Start of Data extract

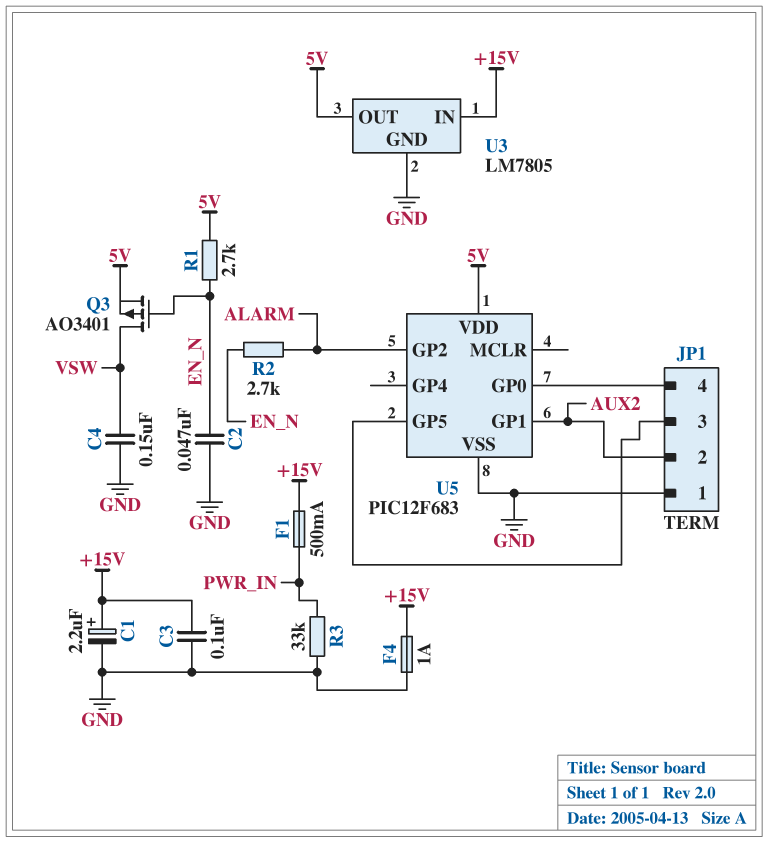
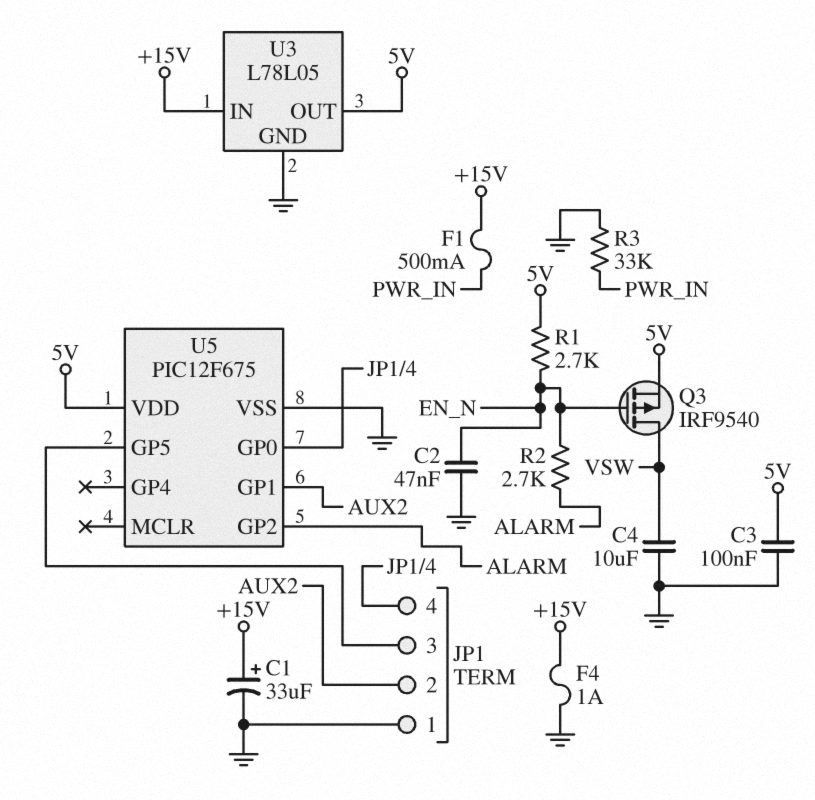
C1: 2.2uF (plus +15V, minus GND) -> 33uF (plus +15V, minus GND)
C3: 100nF (+15V, GND) -> 100nF (5V, GND)
C4: 150nF (GND, VSW) -> 10uF (GND, VSW)
Q3: PMOS AO3401 (G EN_N, D VSW, S 5V) -> PMOS IRF9540 (G EN_N, D VSW, S 5V)
U3: LM7805 -> L78L05
U5: PIC12F683 -> PIC12F675

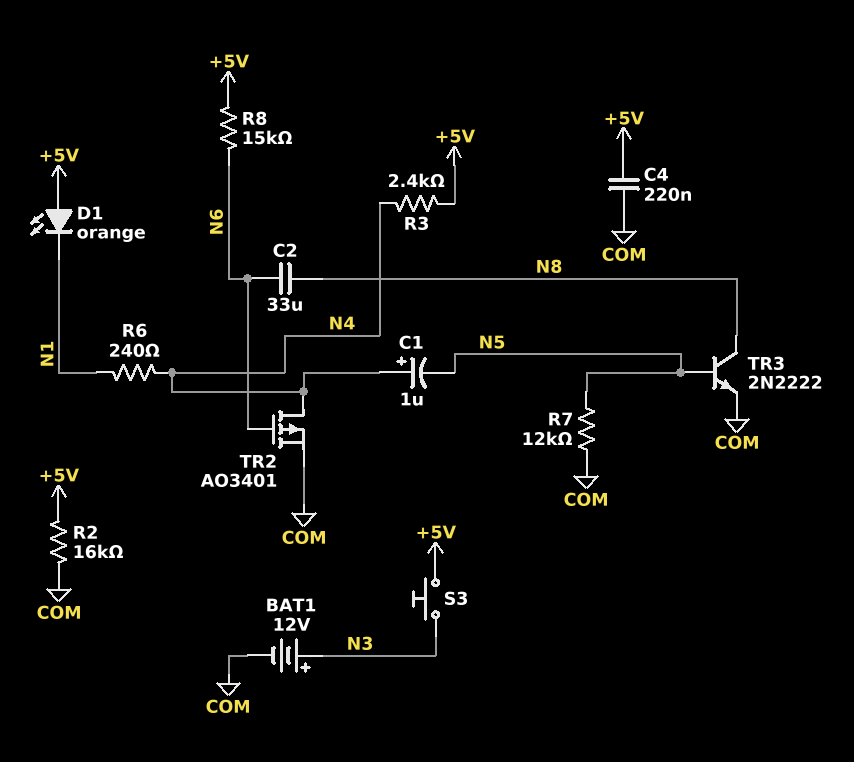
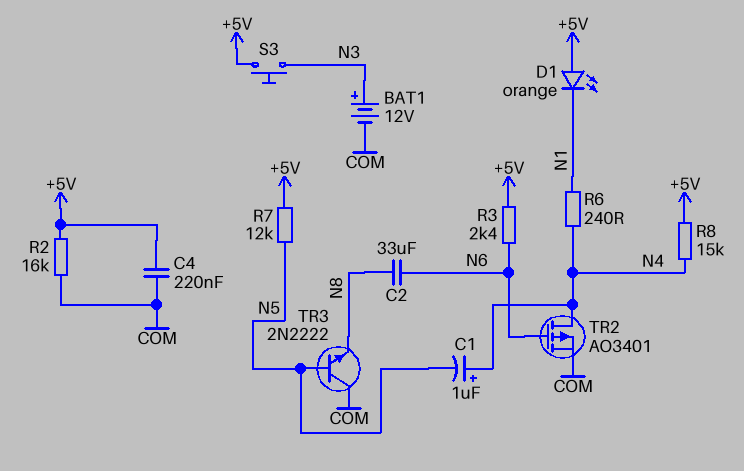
R3: 2.4k (+5V, N4) -> 2.4k (+5V, N6)
R7: 12k (COM, N5) -> 12k (+5V, N5)
R8: 15k (+5V, N6) -> 15k (+5V, N4)
TR3: NPN 2N2222 (B N5, C N8, E COM) -> NPN 2N2222 (B N5, C COM, E N8)

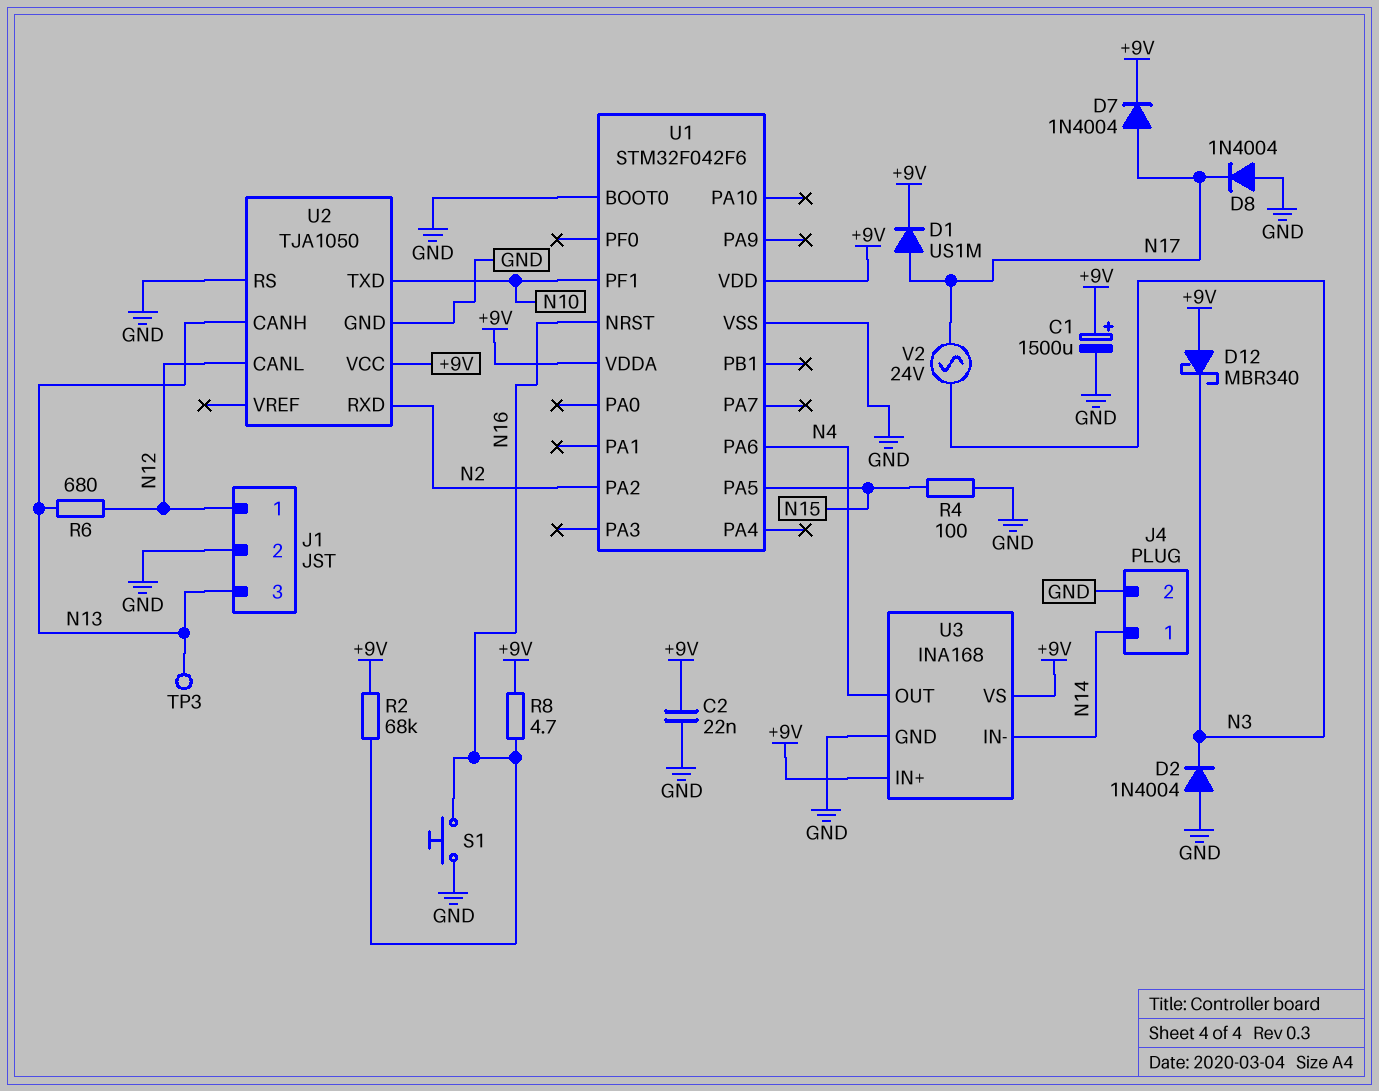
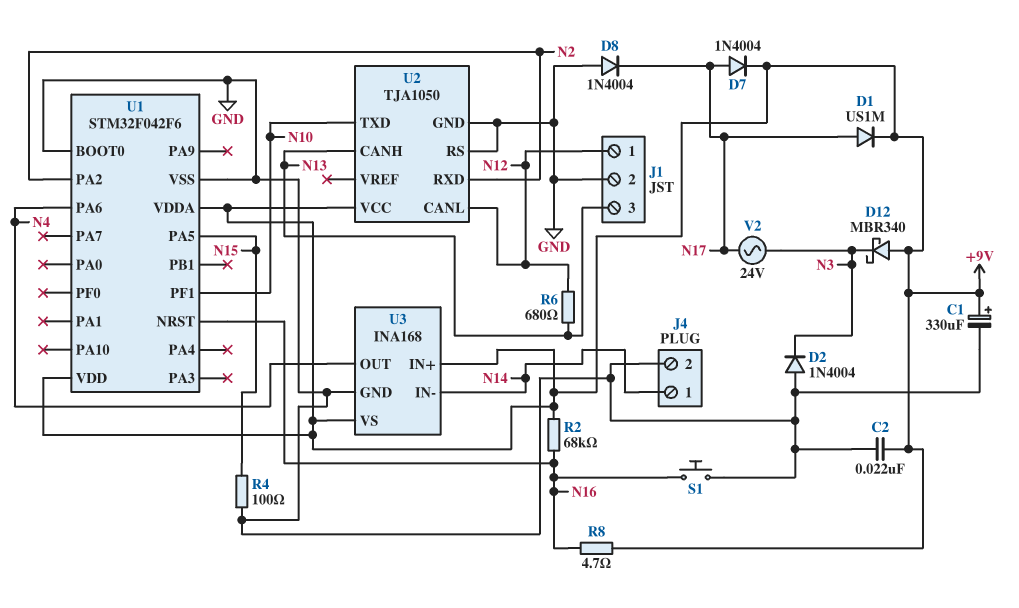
C1: 1500uF (plus +9V, minus GND) -> 330uF (plus +9V, minus GND)
TP3: test point (N13) -> none

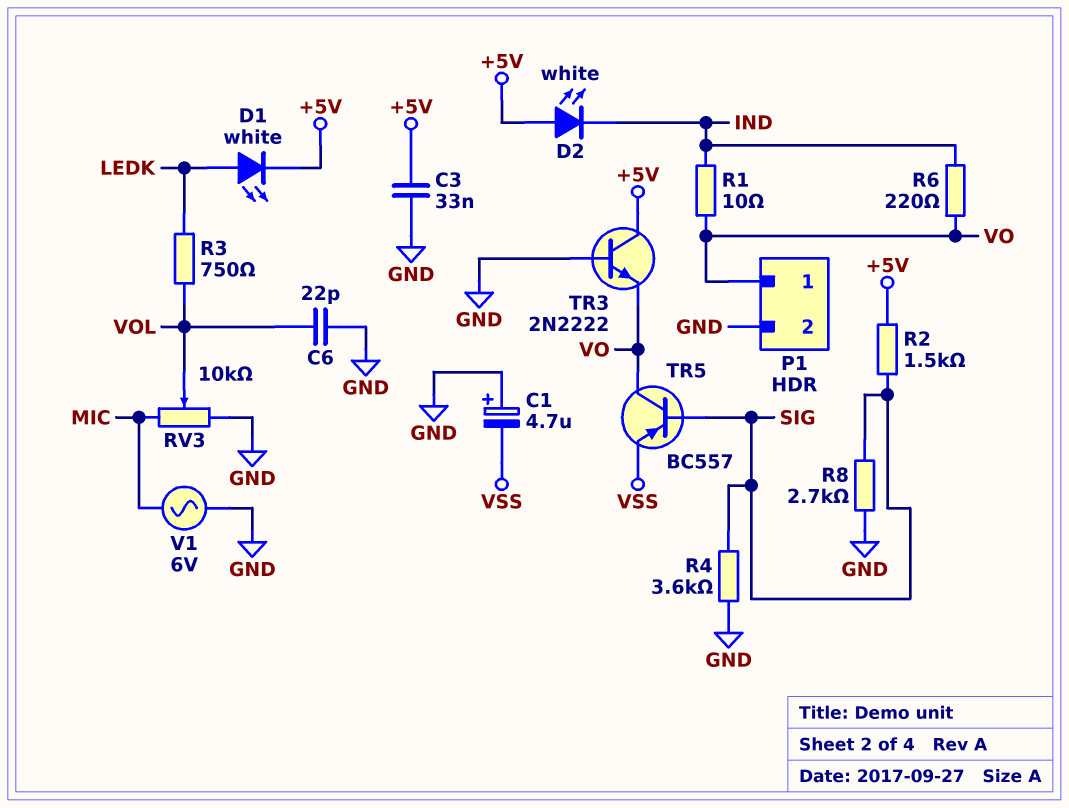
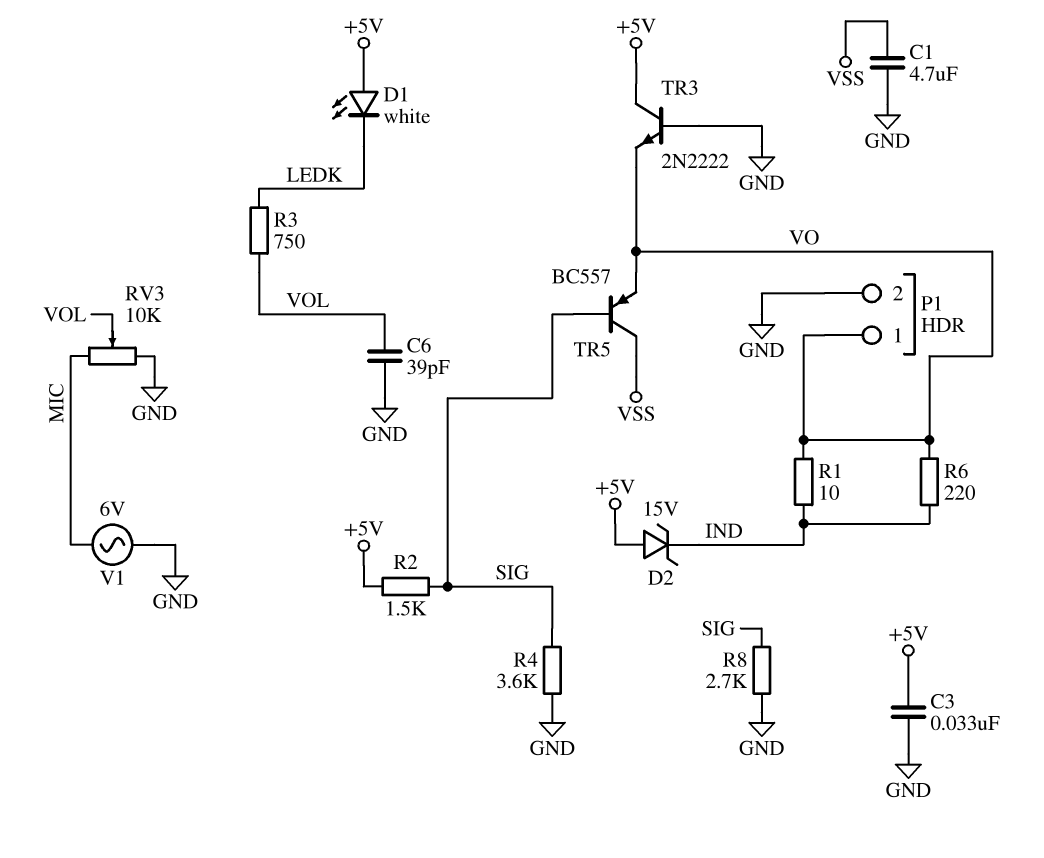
C1: 4.7uF (plus GND, minus VSS) -> 4.7uF (GND, VSS)
C6: 22pF (GND, VOL) -> 39pF (GND, VOL)
D1: LED white (A LEDK, K +5V) -> LED white (A +5V, K LEDK)
D2: LED white (A +5V, K IND) -> zener 15V (A +5V, K IND)
TR5: PNP BC557 (B SIG, C VO, E VSS) -> PNP BC557 (B SIG, C VSS, E VO)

End of Data extract

• What the exercise asks
Retype the records verbatim, but not their images.

• Written response
C1: 2.2uF (plus +15V, minus GND) -> 33uF (plus +15V, minus GND)
C3: 100nF (+15V, GND) -> 100nF (5V, GND)
C4: 150nF (GND, VSW) -> 10uF (GND, VSW)
Q3: PMOS AO3401 (G EN_N, D VSW, S 5V) -> PMOS IRF9540 (G EN_N, D VSW, S 5V)
U3: LM7805 -> L78L05
U5: PIC12F683 -> PIC12F675

R3: 2.4k (+5V, N4) -> 2.4k (+5V, N6)
R7: 12k (COM, N5) -> 12k (+5V, N5)
R8: 15k (+5V, N6) -> 15k (+5V, N4)
TR3: NPN 2N2222 (B N5, C N8, E COM) -> NPN 2N2222 (B N5, C COM, E N8)

C1: 1500uF (plus +9V, minus GND) -> 330uF (plus +9V, minus GND)
TP3: test point (N13) -> none

C1: 4.7uF (plus GND, minus VSS) -> 4.7uF (GND, VSS)
C6: 22pF (GND, VOL) -> 39pF (GND, VOL)
D1: LED white (A LEDK, K +5V) -> LED white (A +5V, K LEDK)
D2: LED white (A +5V, K IND) -> zener 15V (A +5V, K IND)
TR5: PNP BC557 (B SIG, C VO, E VSS) -> PNP BC557 (B SIG, C VSS, E VO)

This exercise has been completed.